● Your objective
Your answer should be every line below that includes the word "pink".
### Information shown ###
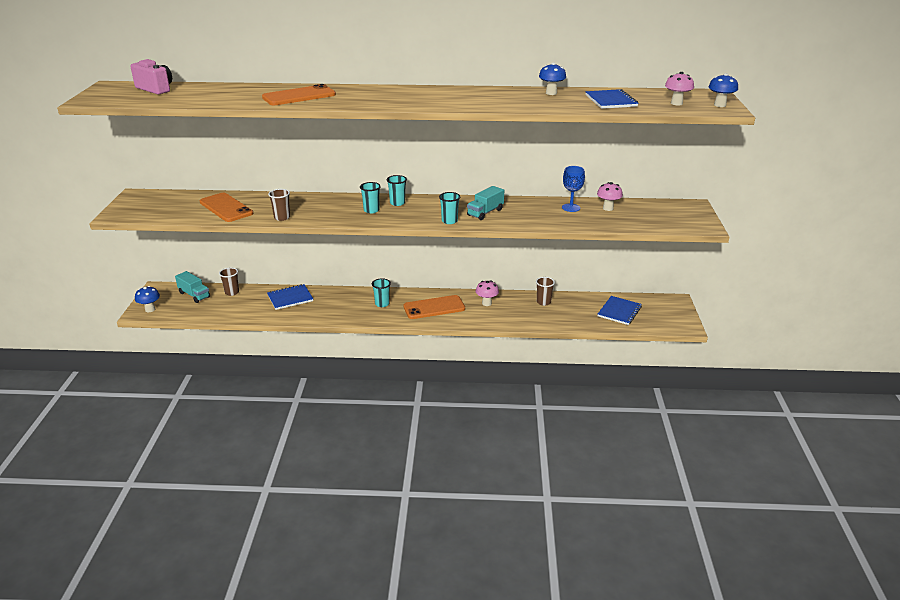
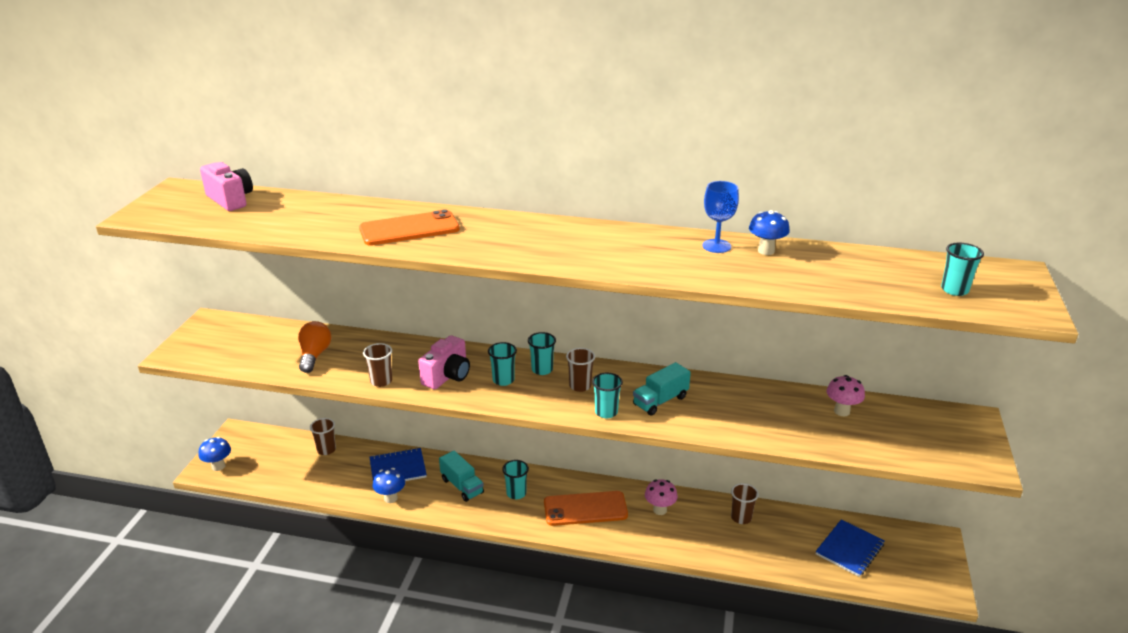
camera: 10 degrees right, 0 degrees up
(194, 295) = (278, 448): turquoise truck -> turquoise truck (462, 486)
(226, 208) = (314, 355): orange phone -> orange light bulb
(330, 211) = (447, 376): none -> pink camera
(427, 209) = (580, 386): none -> brown cup
(571, 208) = (786, 404): blue goblet -> blue goblet (716, 246)
(611, 101) = (852, 276): blue notebook -> none
(676, 103) = (954, 290): pink mushroom -> turquoise cup
(720, 105) = (1023, 300): blue mushroom -> blue mushroom (390, 498)

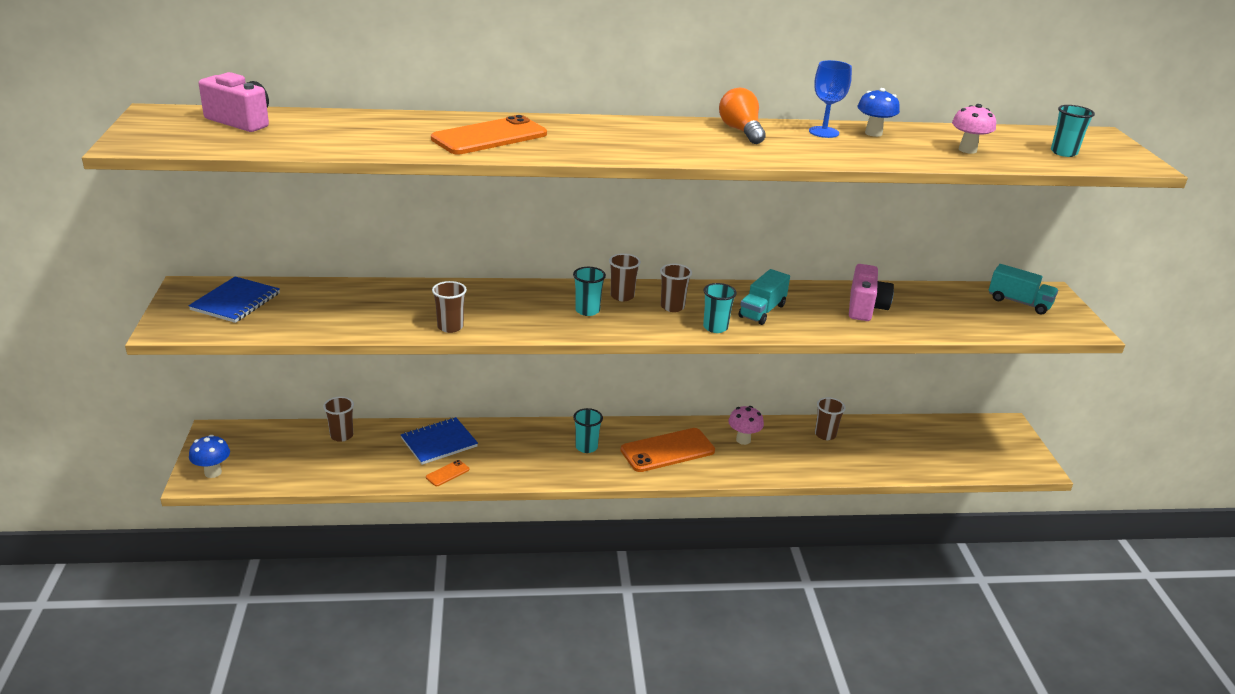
camera: 20 degrees left, 0 degrees up
(314, 355) = (351, 310): orange light bulb -> orange light bulb (741, 131)
(390, 498) = (447, 473): blue mushroom -> orange phone
(447, 376) = (523, 314): pink camera -> pink camera (865, 308)
(462, 486) = (522, 449): turquoise truck -> turquoise truck (1019, 302)
(542, 369) = (622, 296): turquoise cup -> brown cup
(841, 411) = (936, 300): pink mushroom -> pink mushroom (967, 150)
(849, 549) = (937, 446): blue notebook -> blue notebook (235, 302)

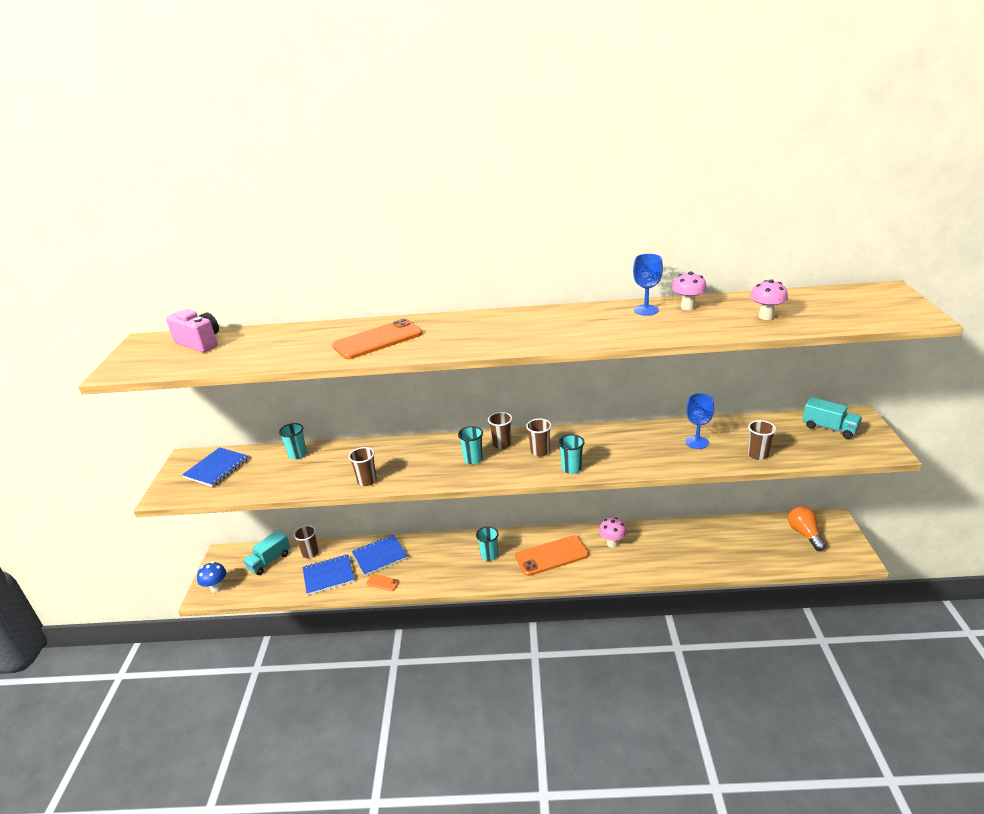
camera: 10 degrees right, 0 degrees up
(371, 463) = (328, 575): none -> blue notebook
(447, 473) = (383, 582): orange phone -> orange phone turned 60 degrees clockwise
(741, 131) = (578, 315): orange light bulb -> orange light bulb (804, 534)
(762, 311) = (611, 451): turquoise truck -> turquoise truck (269, 561)
(825, 434) = (679, 536): brown cup -> brown cup (758, 455)
(865, 308) = (697, 442): pink camera -> blue goblet
(873, 133) = (687, 307): blue mushroom -> pink mushroom
(1063, 152) = (851, 311): turquoise cup -> turquoise cup (297, 455)

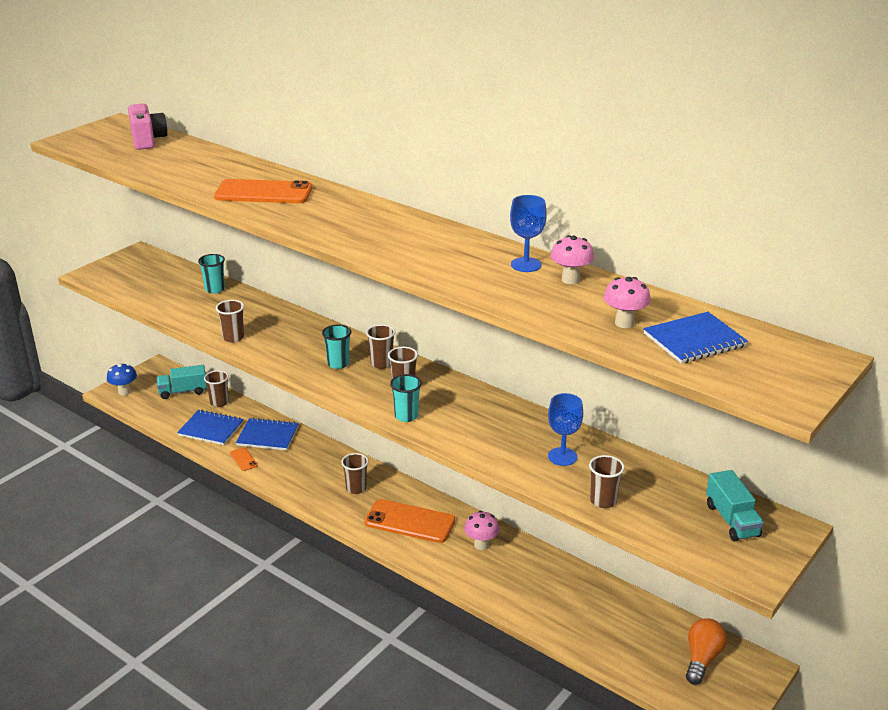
camera: 35 degrees right, 0 degrees up
(217, 468) = (147, 271): blue notebook -> blue notebook (694, 340)
(489, 555) = (356, 488): turquoise cup -> brown cup

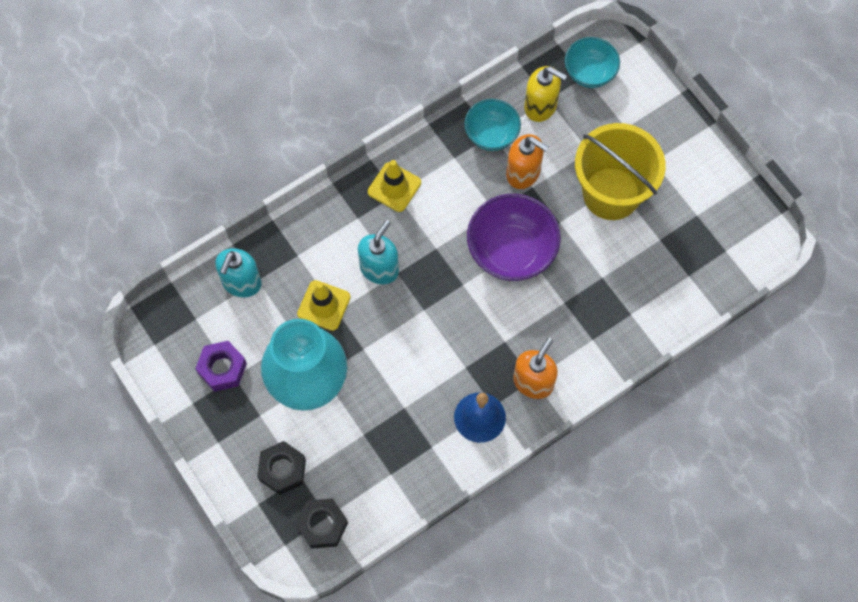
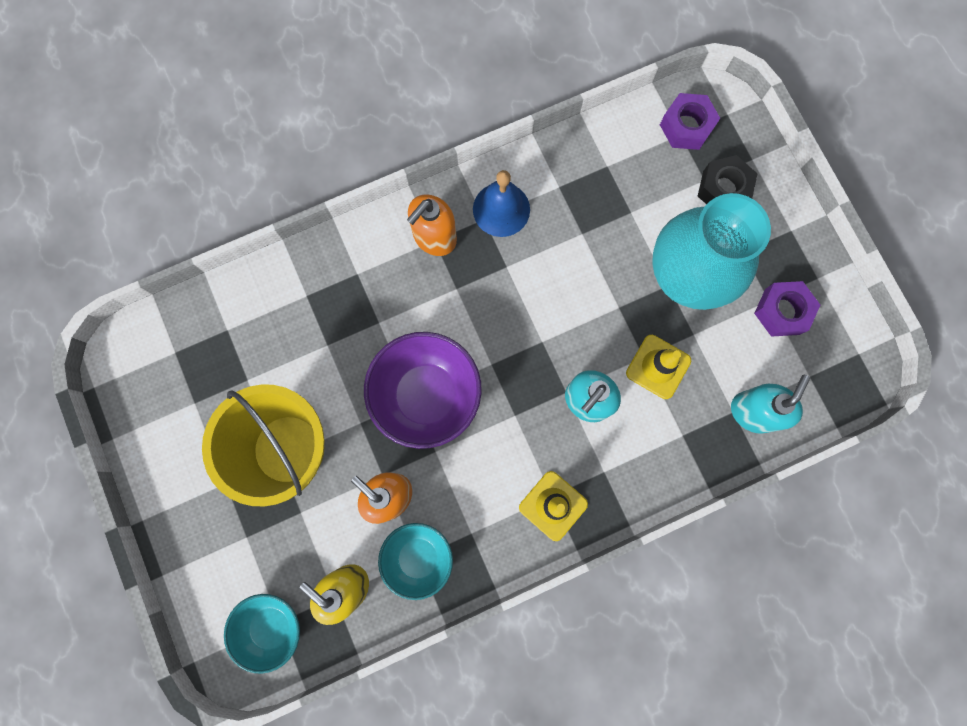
camera: 170 degrees left, 10 degrees up
(322, 525) = (686, 127): black nut -> purple nut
###
● Answer to the problem
(330, 211) = (447, 376): none -> pink camera
(676, 103) = (954, 290): pink mushroom -> turquoise cup
(447, 376) = (523, 314): pink camera -> pink camera (865, 308)
(841, 411) = (936, 300): pink mushroom -> pink mushroom (967, 150)
(865, 308) = (697, 442): pink camera -> blue goblet
(873, 133) = (687, 307): blue mushroom -> pink mushroom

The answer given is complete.